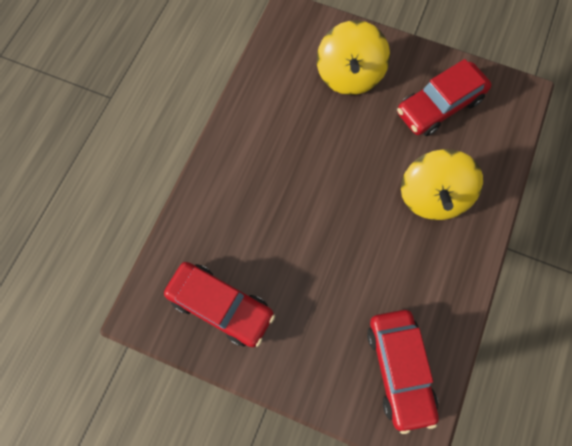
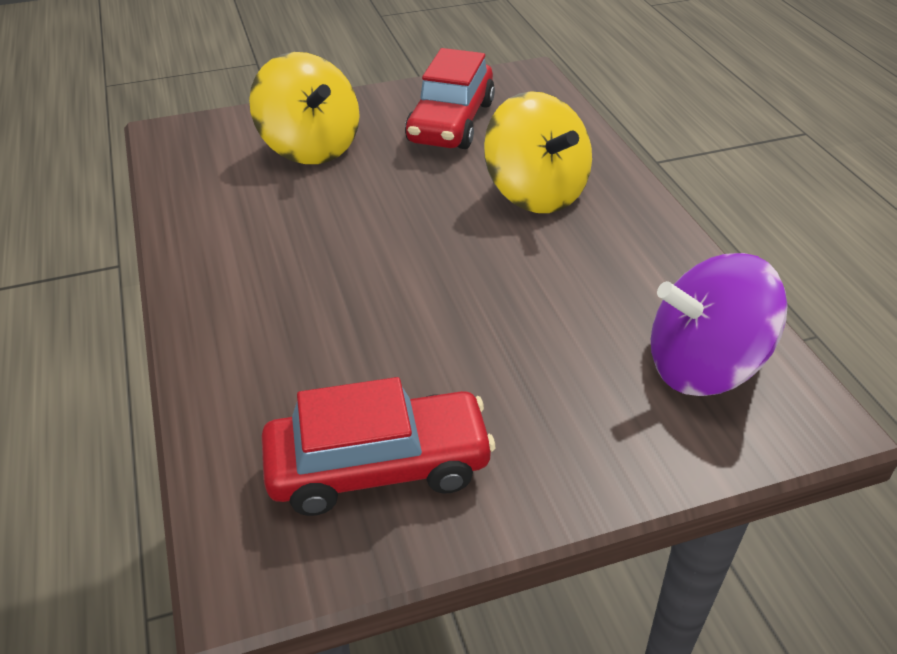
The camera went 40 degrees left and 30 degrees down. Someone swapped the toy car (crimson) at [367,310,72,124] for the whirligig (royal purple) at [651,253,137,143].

○ ○ ○ ○ ○

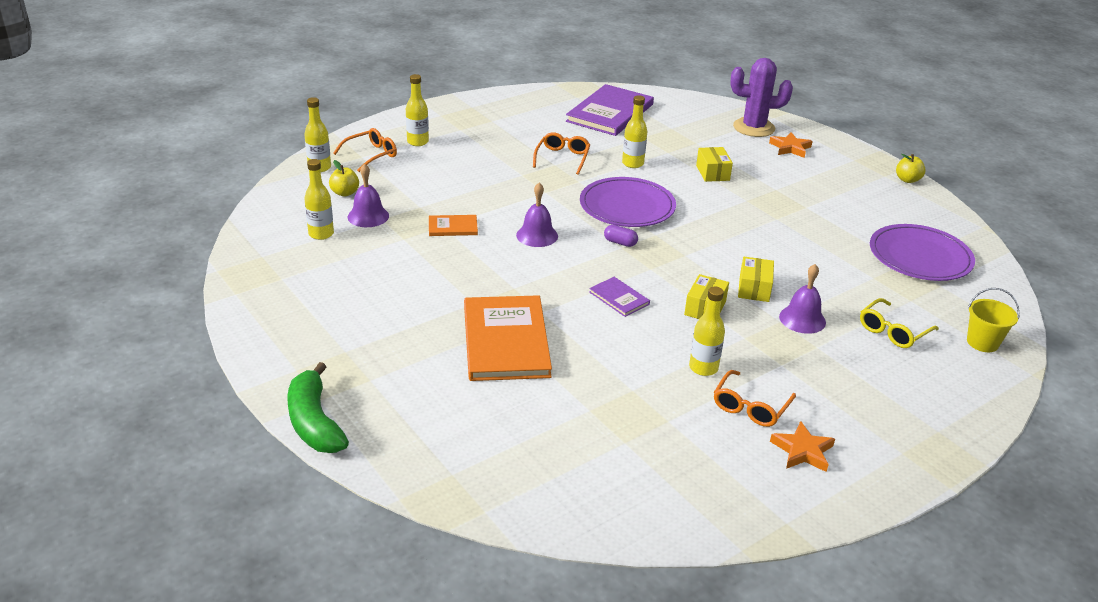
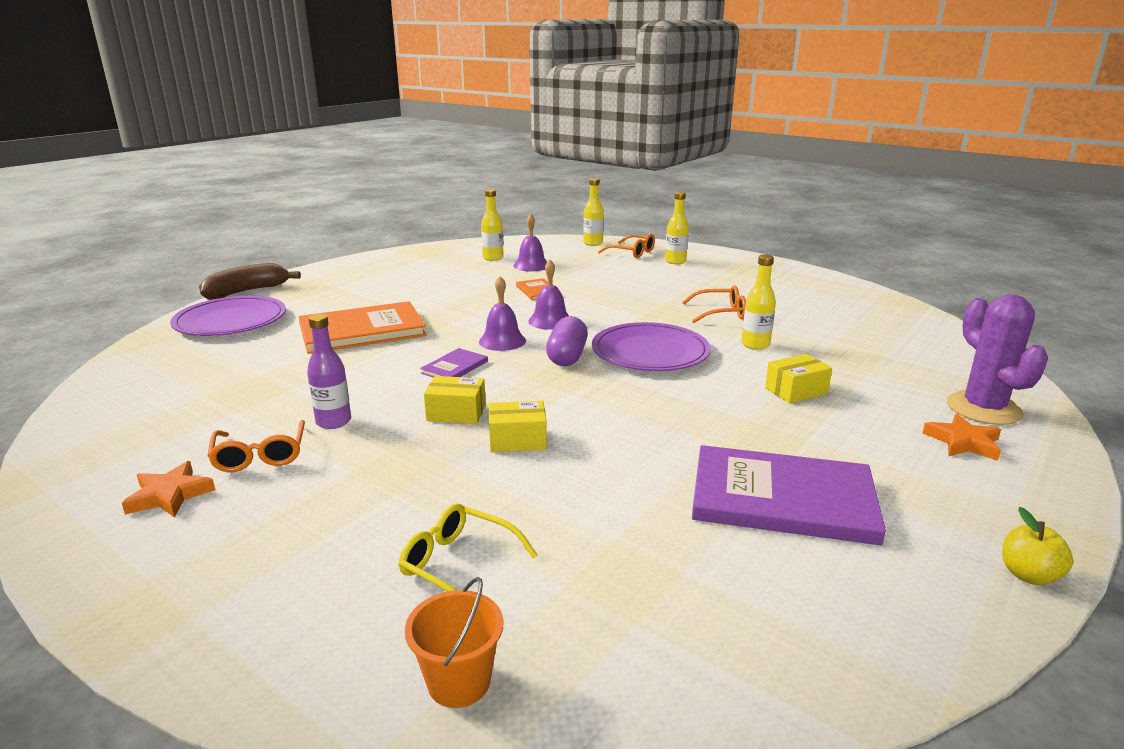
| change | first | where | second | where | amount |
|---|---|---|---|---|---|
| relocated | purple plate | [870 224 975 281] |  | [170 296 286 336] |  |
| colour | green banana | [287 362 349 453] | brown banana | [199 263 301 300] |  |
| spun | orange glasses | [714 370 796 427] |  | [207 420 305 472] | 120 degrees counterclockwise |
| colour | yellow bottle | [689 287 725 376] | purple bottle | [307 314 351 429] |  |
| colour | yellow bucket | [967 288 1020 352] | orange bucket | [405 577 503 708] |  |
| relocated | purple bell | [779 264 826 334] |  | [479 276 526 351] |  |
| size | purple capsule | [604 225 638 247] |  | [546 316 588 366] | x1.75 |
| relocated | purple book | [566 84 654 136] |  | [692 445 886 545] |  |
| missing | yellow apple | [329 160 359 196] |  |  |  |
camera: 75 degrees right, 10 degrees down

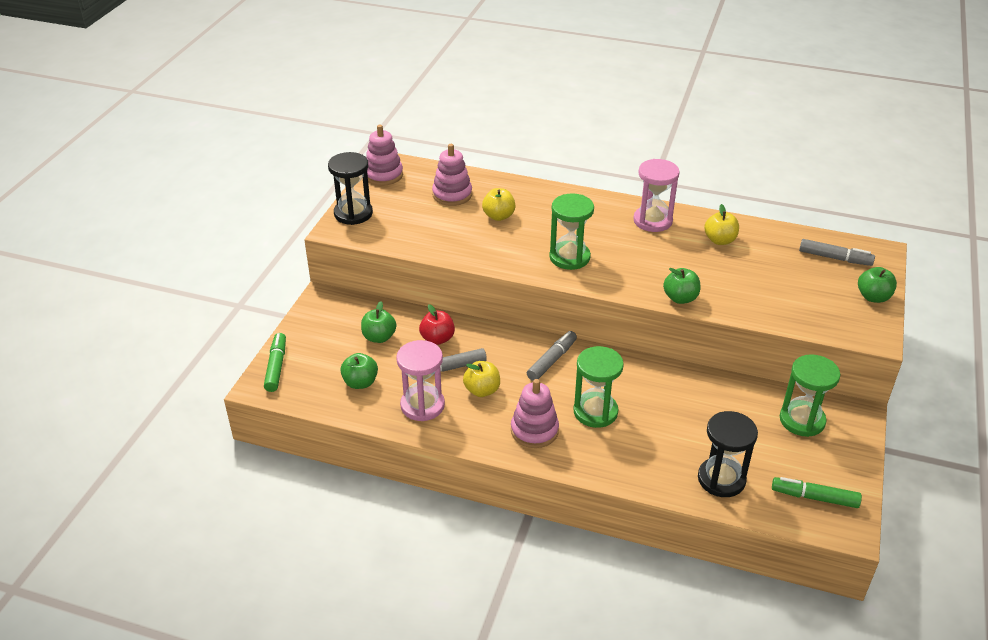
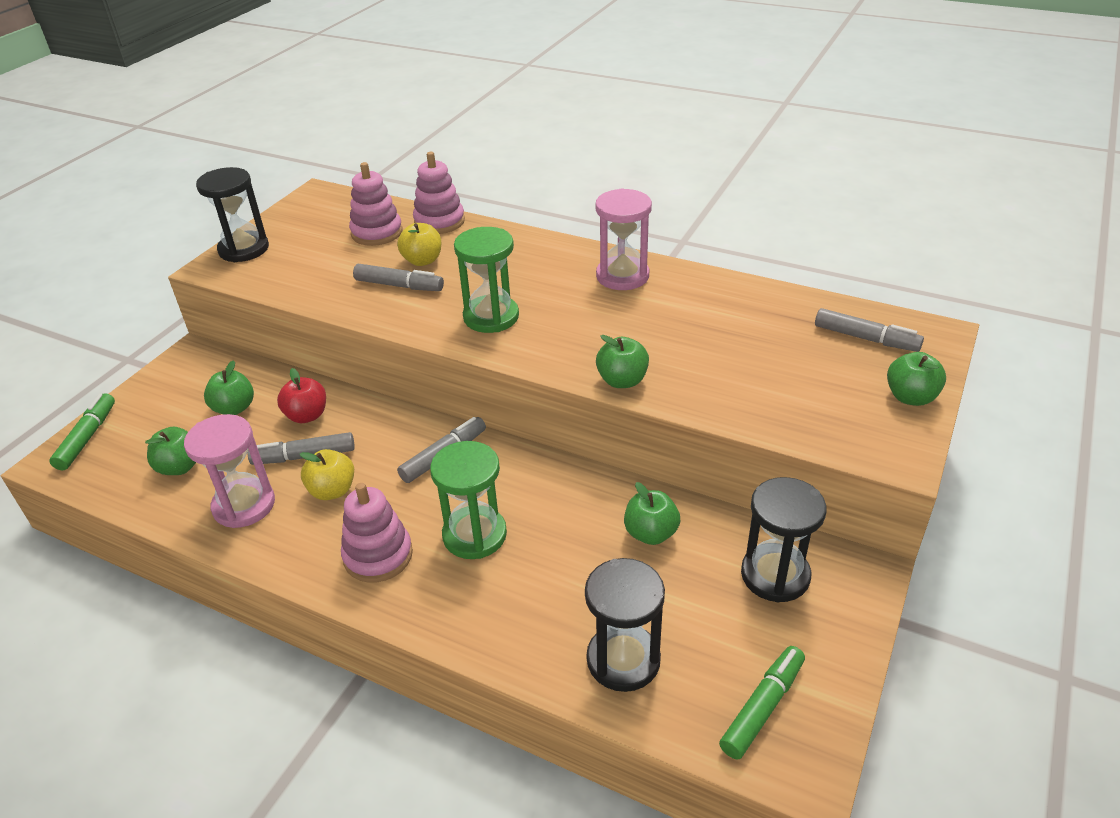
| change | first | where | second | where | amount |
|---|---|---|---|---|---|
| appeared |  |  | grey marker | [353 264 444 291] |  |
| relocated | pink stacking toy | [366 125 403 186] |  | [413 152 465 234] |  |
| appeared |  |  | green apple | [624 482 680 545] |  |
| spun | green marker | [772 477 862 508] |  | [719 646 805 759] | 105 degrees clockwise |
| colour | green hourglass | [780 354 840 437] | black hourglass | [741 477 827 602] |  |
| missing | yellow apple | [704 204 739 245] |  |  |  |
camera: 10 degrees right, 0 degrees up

○ ○ ○ ○ ○

Task instructions:
The answer must be every line from the records above that contains the word "orange", copied out.

Response:
| spun | orange glasses | [714 370 796 427] |  | [207 420 305 472] | 120 degrees counterclockwise |
| colour | yellow bucket | [967 288 1020 352] | orange bucket | [405 577 503 708] |  |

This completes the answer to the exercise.